--- PROVIDED DATA ---
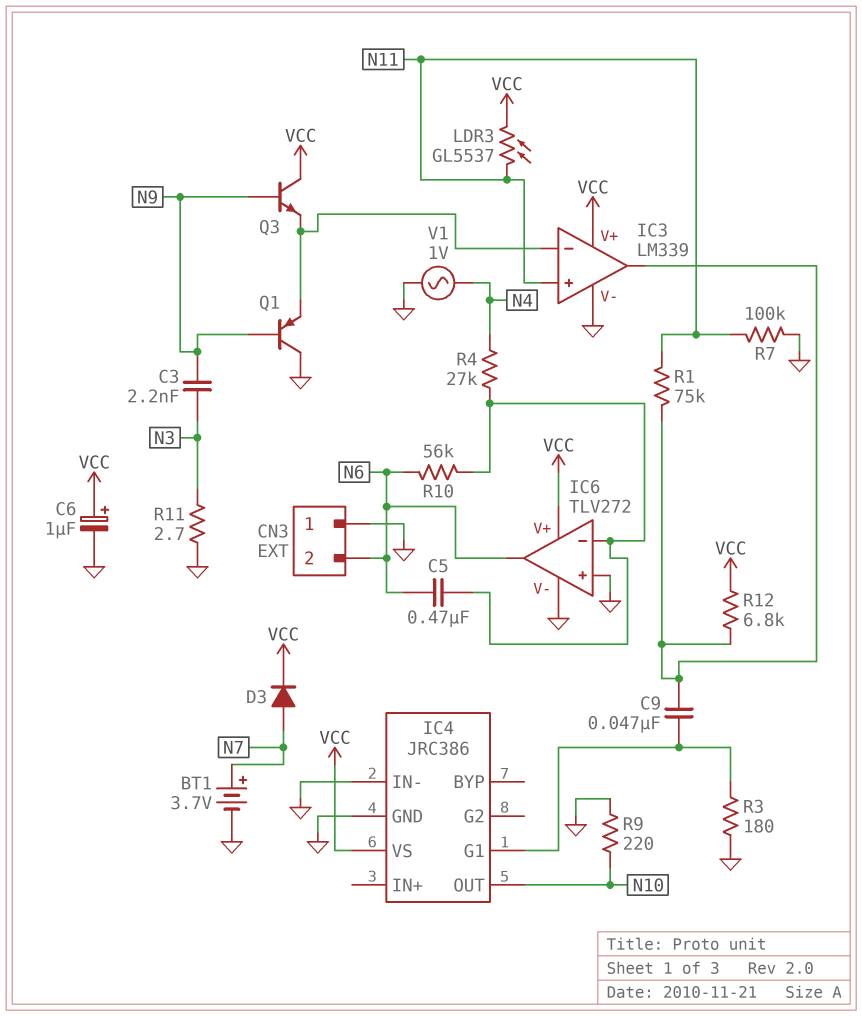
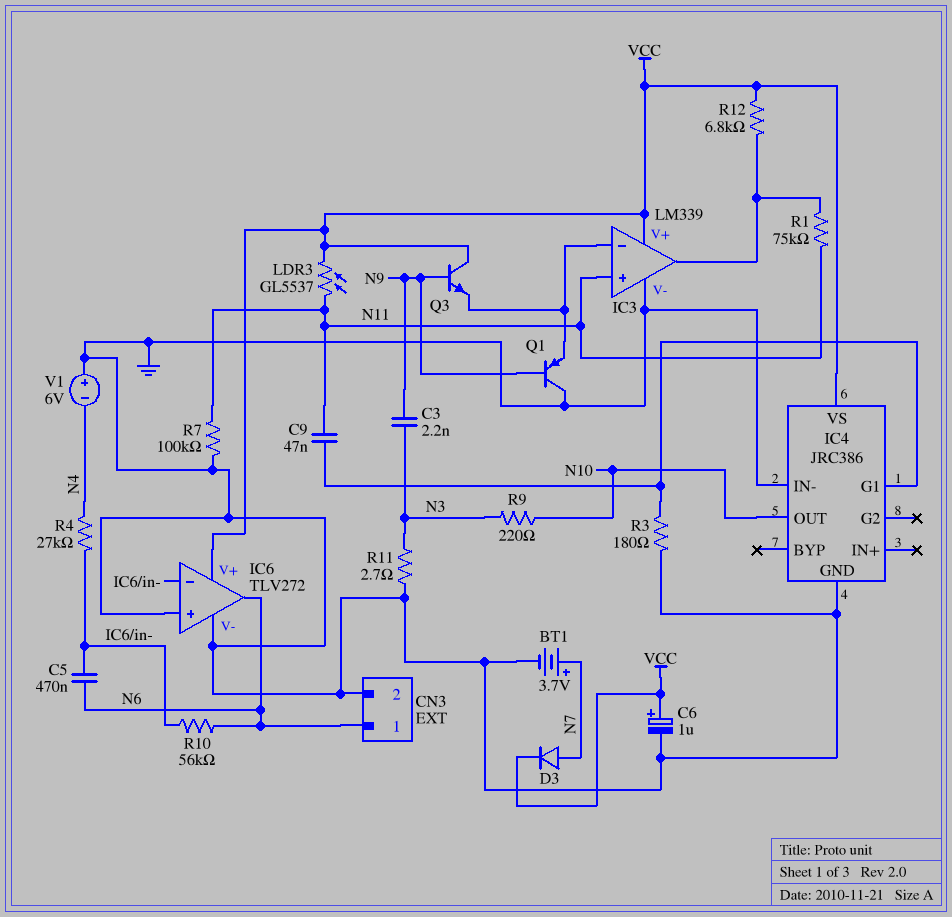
C9: 47nF (IC3/out, IC4/G1) -> 47nF (IC4/G1, N11)
CN3 pin 1: GND -> N6
CN3 pin 2: N6 -> GND
R9: 220 (GND, N10) -> 220 (N3, N10)
V1: AC 1V (GND, N4) -> 6V (plus GND, minus N4)

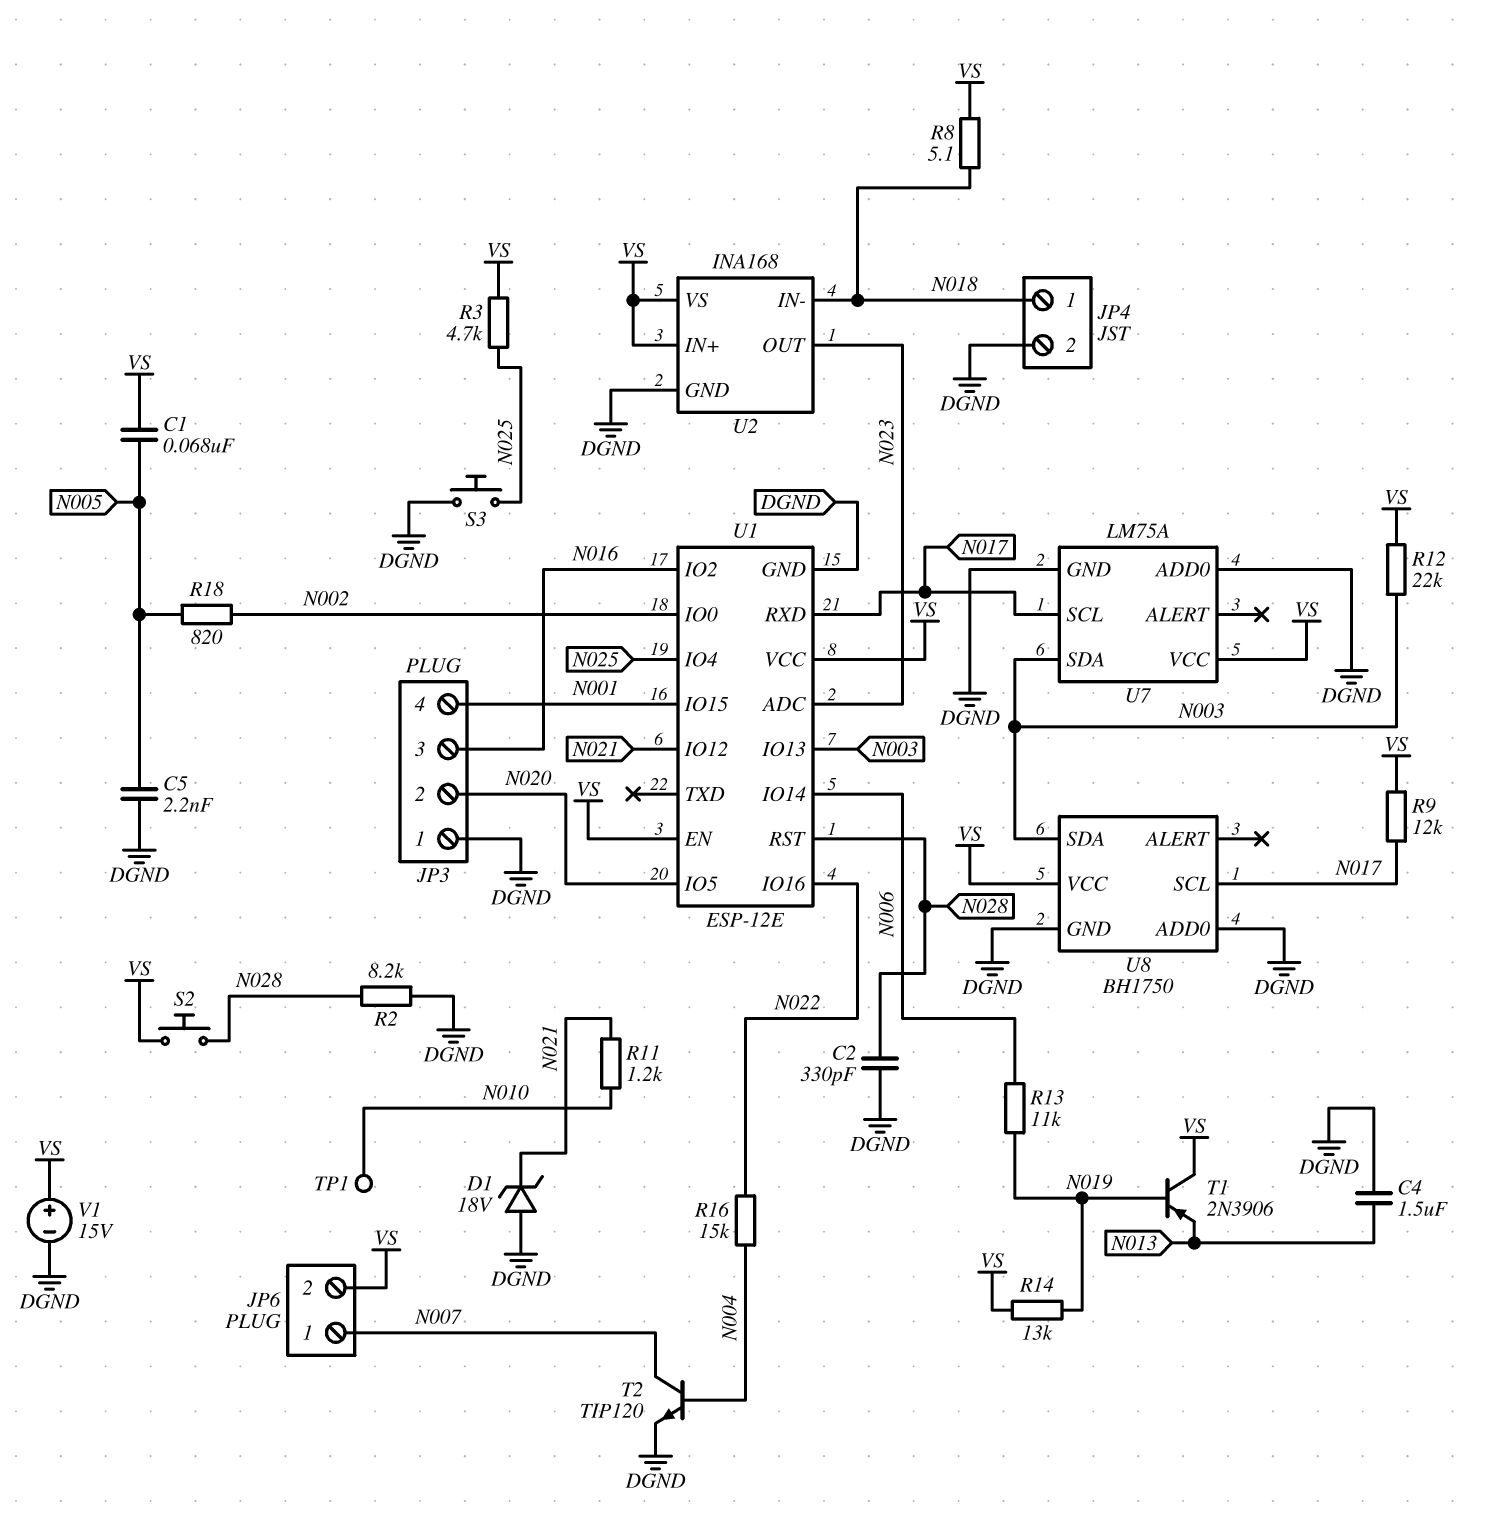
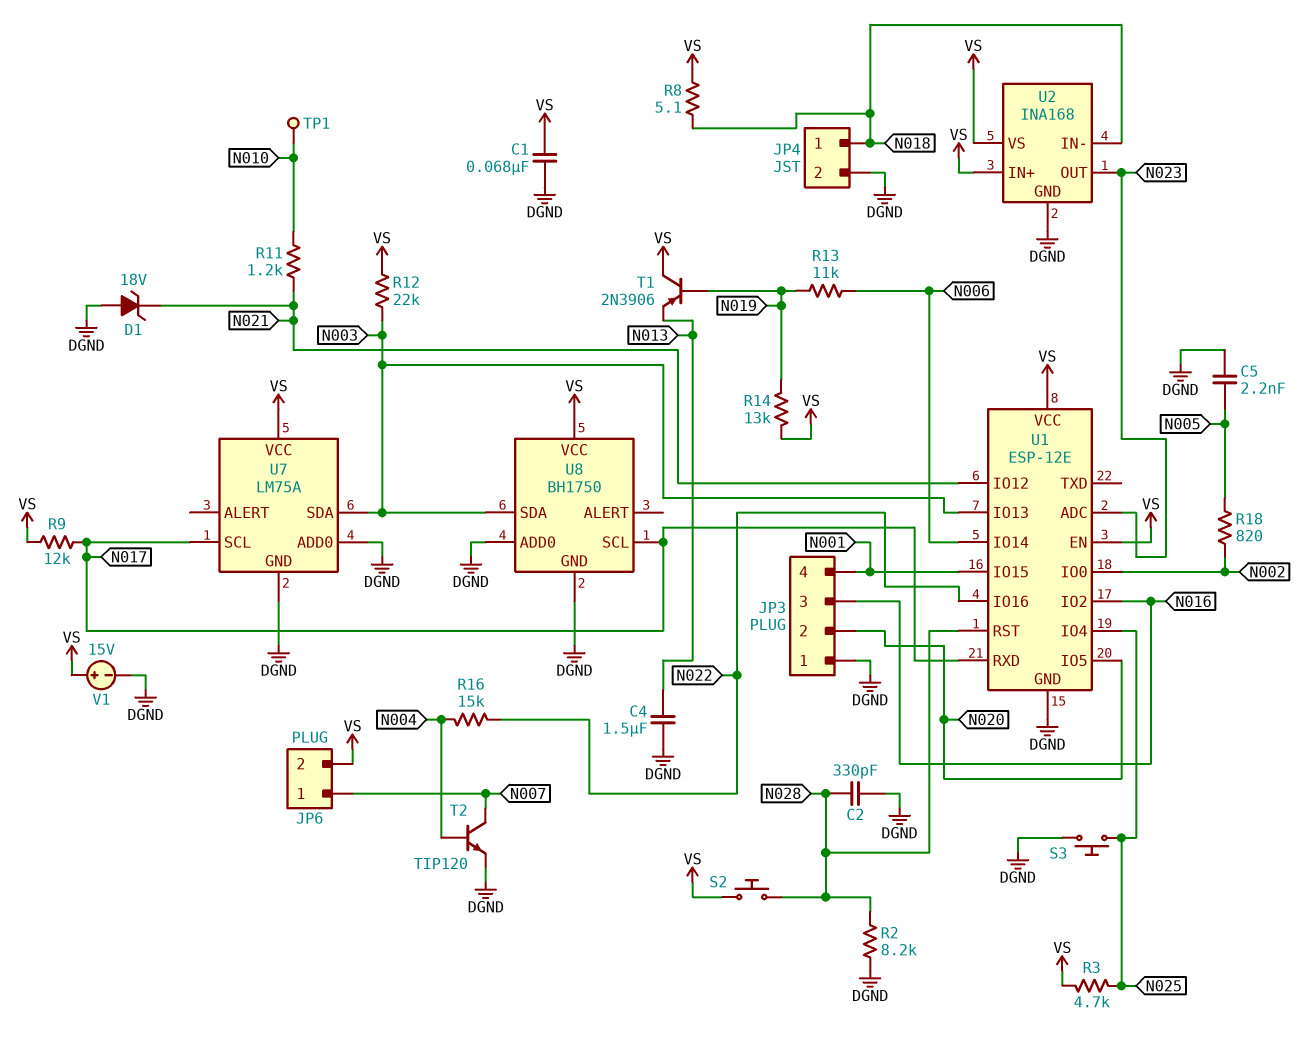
C1: 68nF (N005, VS) -> 68nF (DGND, VS)

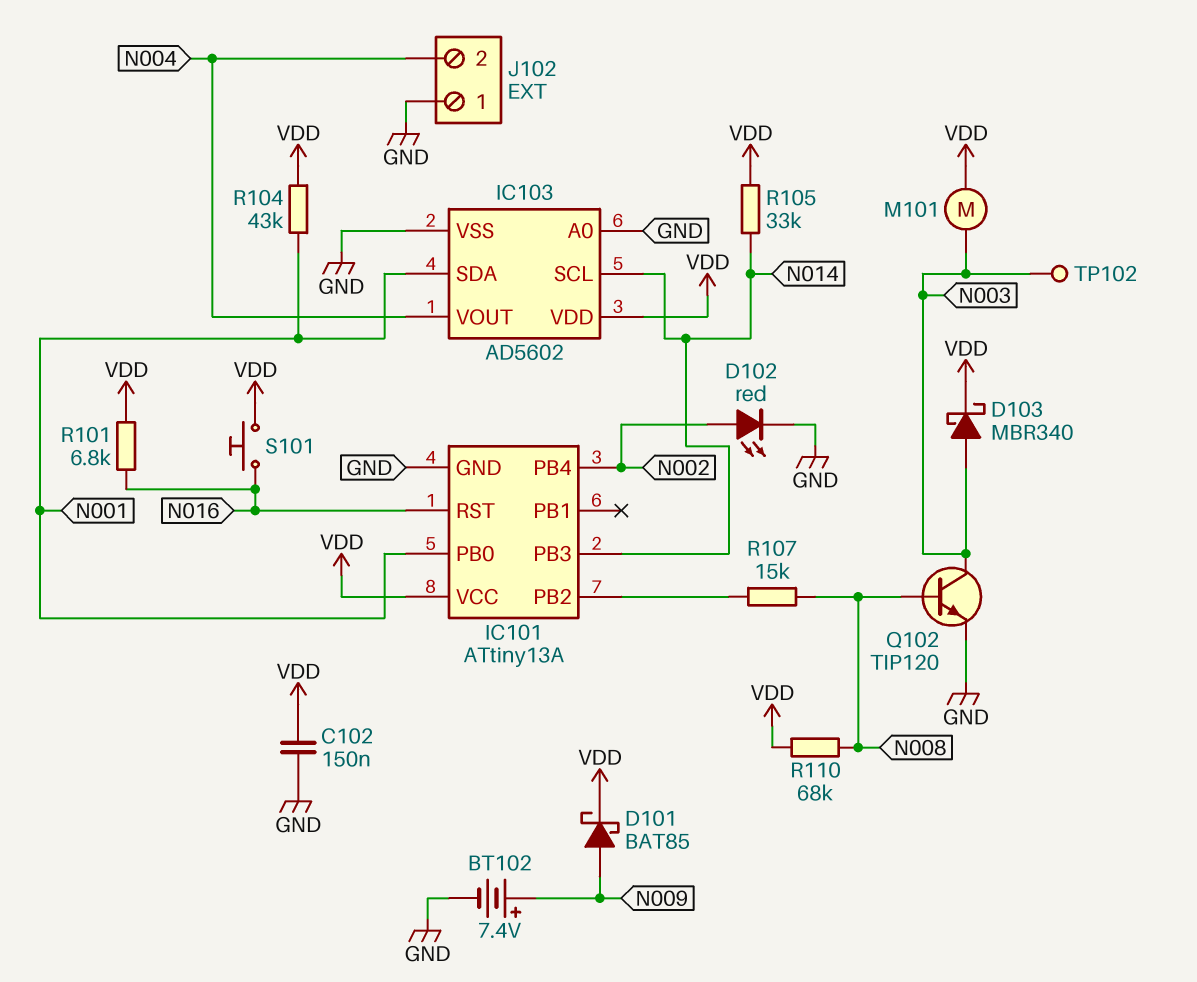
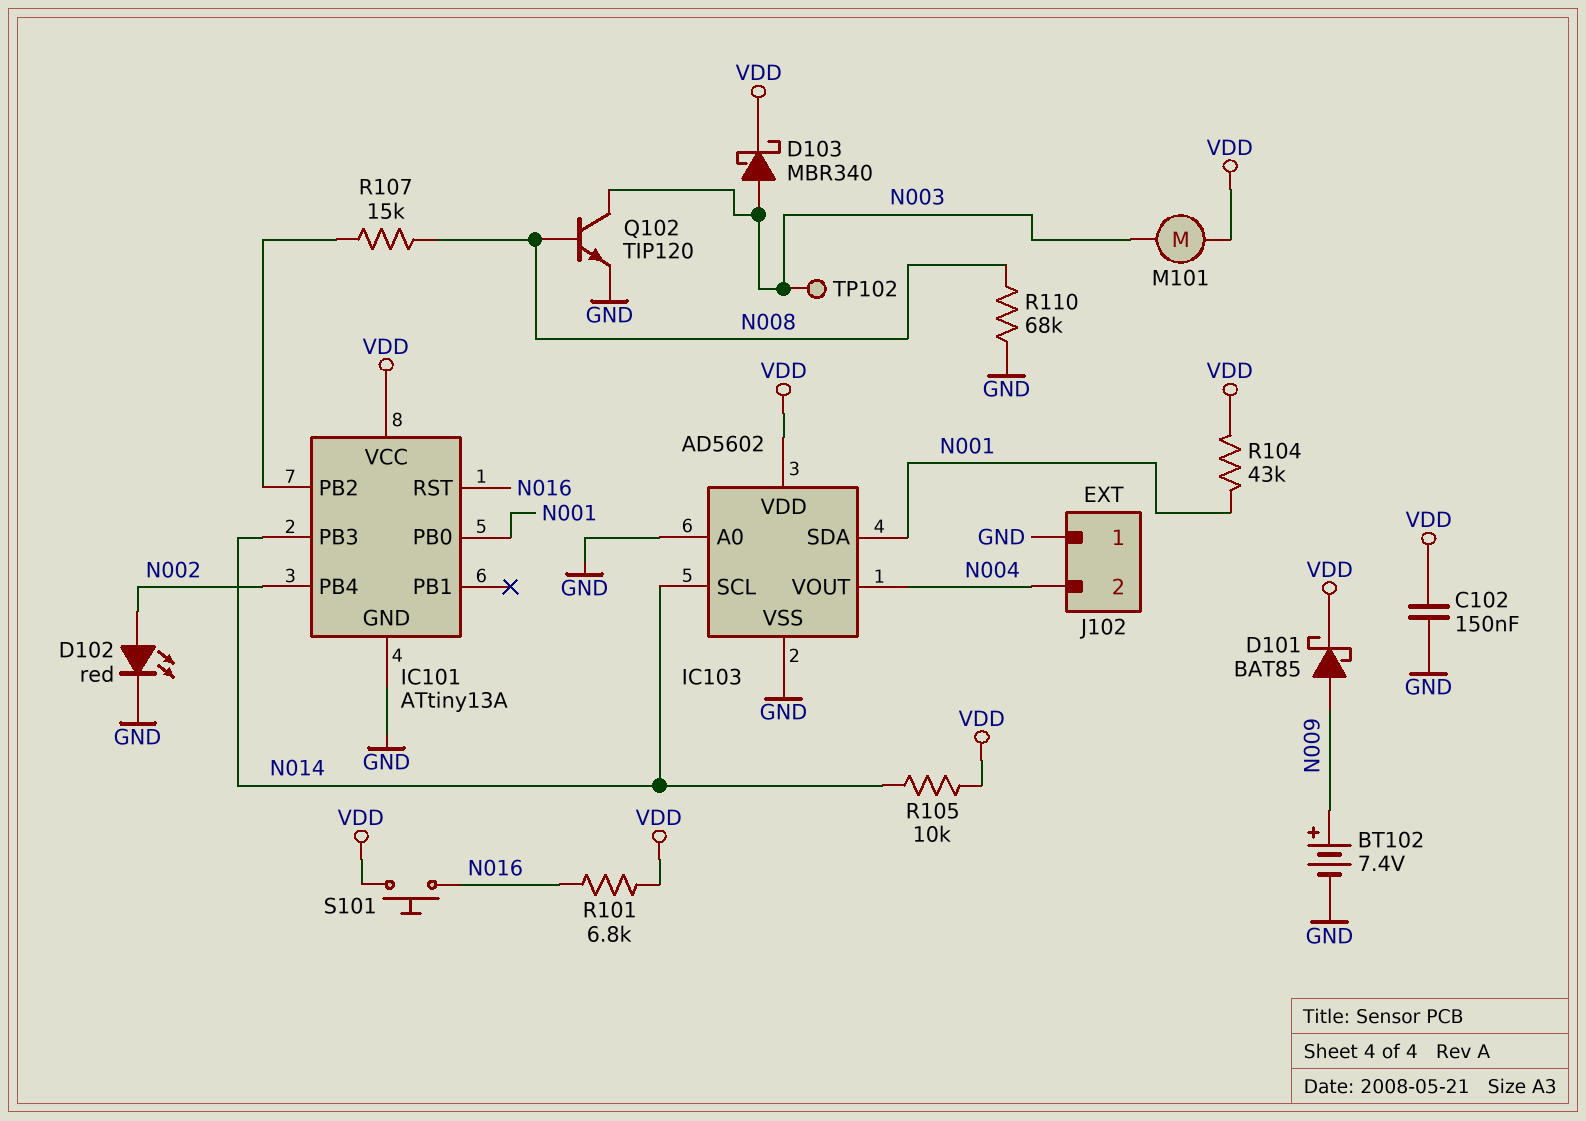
R105: 33k (N014, VDD) -> 10k (N014, VDD)
R110: 68k (N008, VDD) -> 68k (GND, N008)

--- THE PROBLEM ---
Pictures are to be omitted from the copy, and only the lines from the one containing "CN3 pin 2: N6 -> GND" through the final line of the listing above are to be written out exactly.

--- RESPONSE TO THIS TASK ---
CN3 pin 2: N6 -> GND
R9: 220 (GND, N10) -> 220 (N3, N10)
V1: AC 1V (GND, N4) -> 6V (plus GND, minus N4)

C1: 68nF (N005, VS) -> 68nF (DGND, VS)

R105: 33k (N014, VDD) -> 10k (N014, VDD)
R110: 68k (N008, VDD) -> 68k (GND, N008)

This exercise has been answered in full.